## DATA EXTRACT

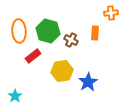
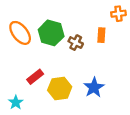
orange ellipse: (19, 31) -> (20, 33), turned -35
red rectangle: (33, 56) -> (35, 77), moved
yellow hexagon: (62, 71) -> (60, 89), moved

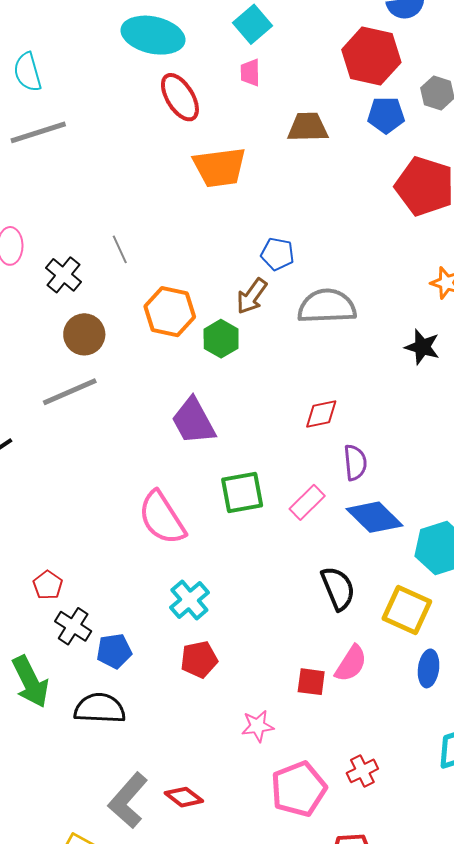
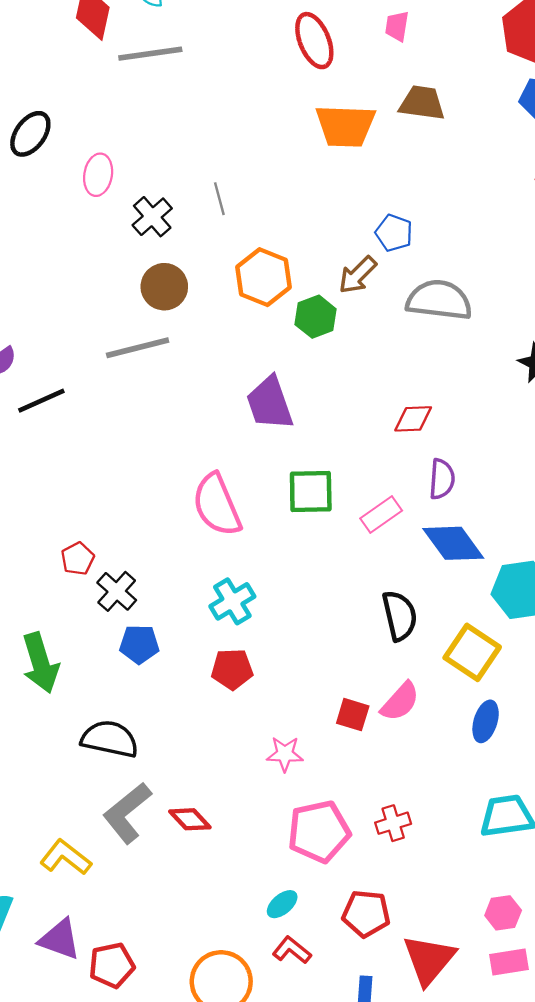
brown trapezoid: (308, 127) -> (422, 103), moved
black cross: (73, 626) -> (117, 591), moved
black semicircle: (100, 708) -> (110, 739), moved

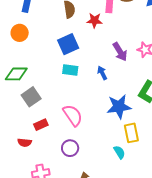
---
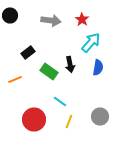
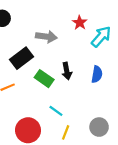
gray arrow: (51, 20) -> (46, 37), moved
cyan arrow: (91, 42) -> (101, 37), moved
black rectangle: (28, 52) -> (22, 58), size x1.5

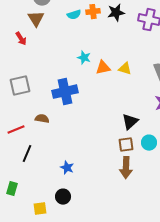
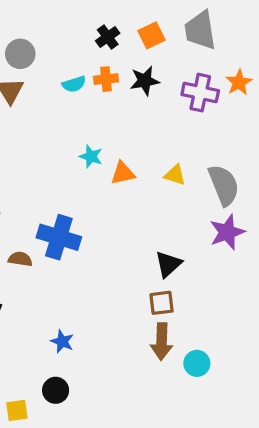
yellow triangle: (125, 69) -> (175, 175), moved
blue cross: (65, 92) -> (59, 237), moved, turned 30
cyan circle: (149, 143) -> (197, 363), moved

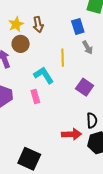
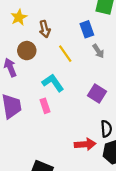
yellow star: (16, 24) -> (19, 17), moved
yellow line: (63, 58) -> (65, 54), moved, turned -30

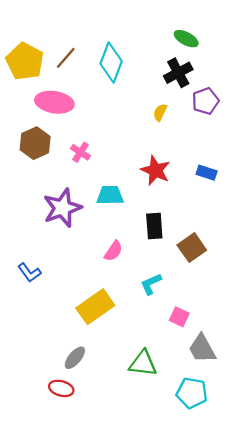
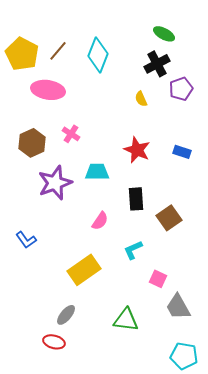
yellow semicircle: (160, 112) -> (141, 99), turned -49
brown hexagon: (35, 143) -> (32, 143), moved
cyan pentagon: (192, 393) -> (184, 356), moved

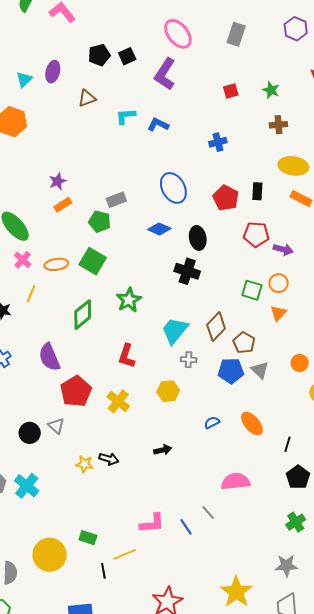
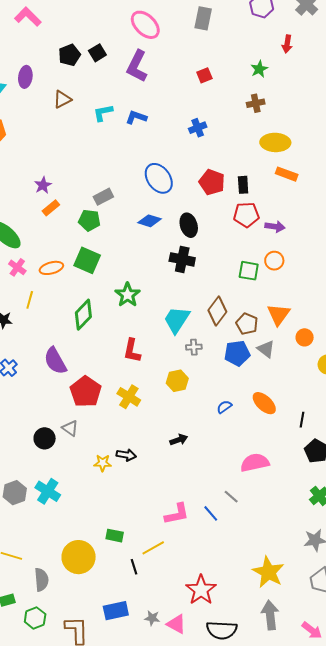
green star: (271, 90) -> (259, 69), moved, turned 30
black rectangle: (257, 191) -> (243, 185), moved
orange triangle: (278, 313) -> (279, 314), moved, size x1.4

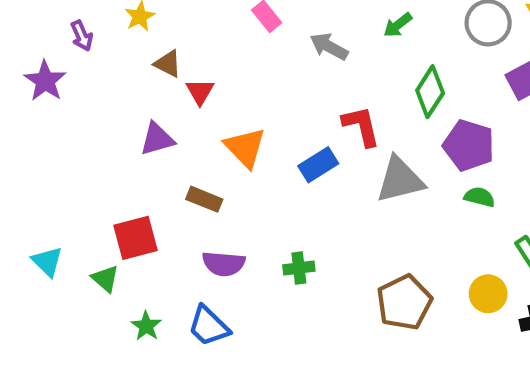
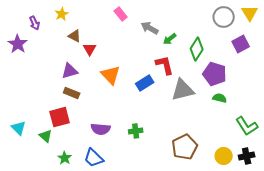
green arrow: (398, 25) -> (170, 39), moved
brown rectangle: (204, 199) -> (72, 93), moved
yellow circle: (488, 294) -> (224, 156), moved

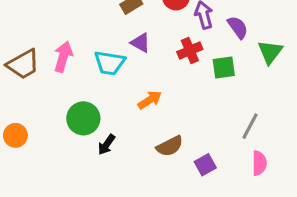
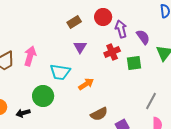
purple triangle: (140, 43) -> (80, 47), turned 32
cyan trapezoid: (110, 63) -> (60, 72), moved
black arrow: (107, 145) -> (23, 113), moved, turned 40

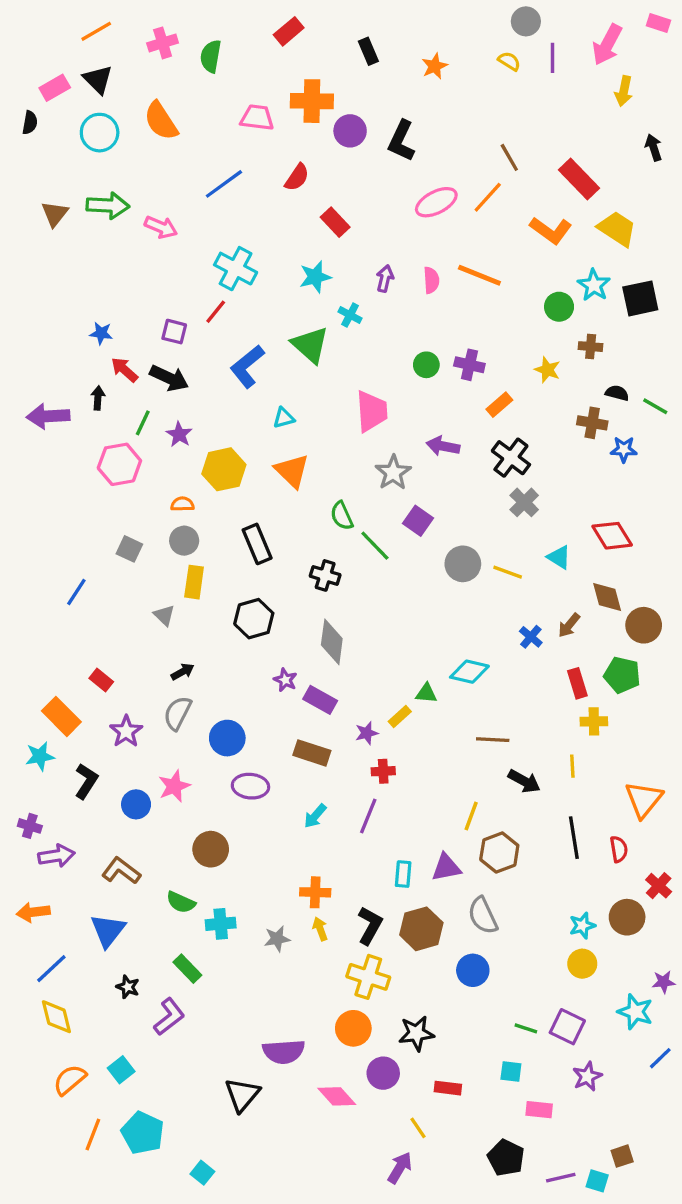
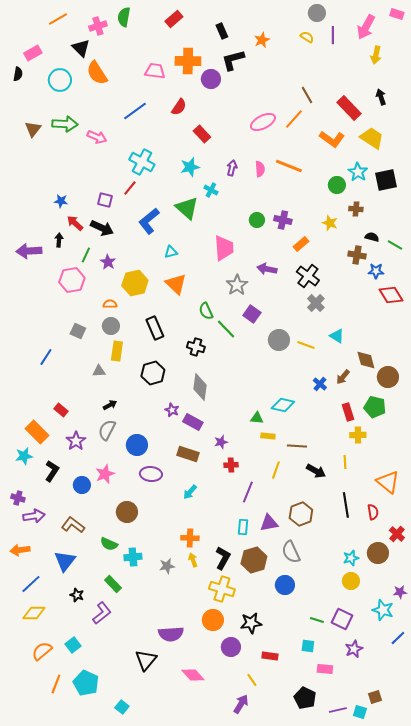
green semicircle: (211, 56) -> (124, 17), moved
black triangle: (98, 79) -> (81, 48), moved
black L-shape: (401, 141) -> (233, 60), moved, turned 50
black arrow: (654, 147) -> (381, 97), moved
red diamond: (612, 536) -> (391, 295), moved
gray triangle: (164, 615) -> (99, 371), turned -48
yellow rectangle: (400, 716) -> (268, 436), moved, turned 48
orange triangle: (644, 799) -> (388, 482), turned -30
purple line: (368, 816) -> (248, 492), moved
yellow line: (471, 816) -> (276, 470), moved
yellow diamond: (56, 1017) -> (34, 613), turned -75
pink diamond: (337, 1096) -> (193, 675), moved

## WHAT NEEDS TO BE DONE
Lines of the material in which the word "black" occurs are to be copied out.

## ANSWER BOX
black cross: (73, 626) -> (117, 591), moved
black semicircle: (100, 708) -> (110, 739), moved
black rectangle: (28, 52) -> (22, 58), size x1.5
black rectangle: (257, 191) -> (243, 185), moved
black arrow: (107, 145) -> (23, 113), moved, turned 40
black triangle: (98, 79) -> (81, 48), moved
black L-shape: (401, 141) -> (233, 60), moved, turned 50
black arrow: (654, 147) -> (381, 97), moved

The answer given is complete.